Task - An exact reproduction of the lines from the one with "yellow hexagon at" to the end of the data below is required. No other lines may be included.

------ Materials provided

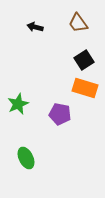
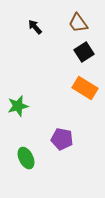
black arrow: rotated 35 degrees clockwise
black square: moved 8 px up
orange rectangle: rotated 15 degrees clockwise
green star: moved 2 px down; rotated 10 degrees clockwise
purple pentagon: moved 2 px right, 25 px down
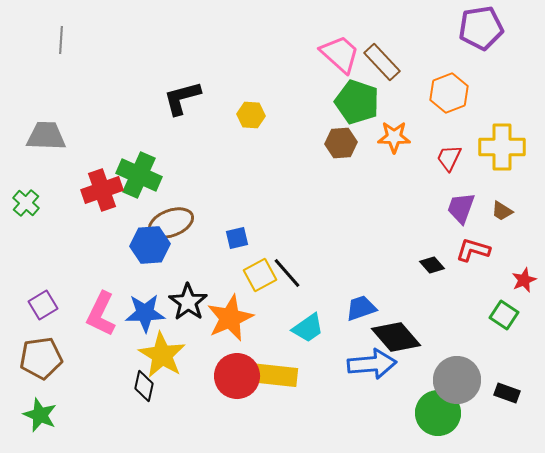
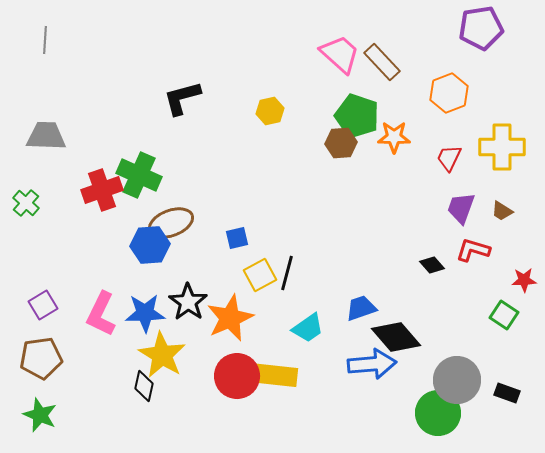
gray line at (61, 40): moved 16 px left
green pentagon at (357, 102): moved 14 px down
yellow hexagon at (251, 115): moved 19 px right, 4 px up; rotated 16 degrees counterclockwise
black line at (287, 273): rotated 56 degrees clockwise
red star at (524, 280): rotated 20 degrees clockwise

------------

Response -
yellow hexagon at (251, 115): moved 19 px right, 4 px up; rotated 16 degrees counterclockwise
black line at (287, 273): rotated 56 degrees clockwise
red star at (524, 280): rotated 20 degrees clockwise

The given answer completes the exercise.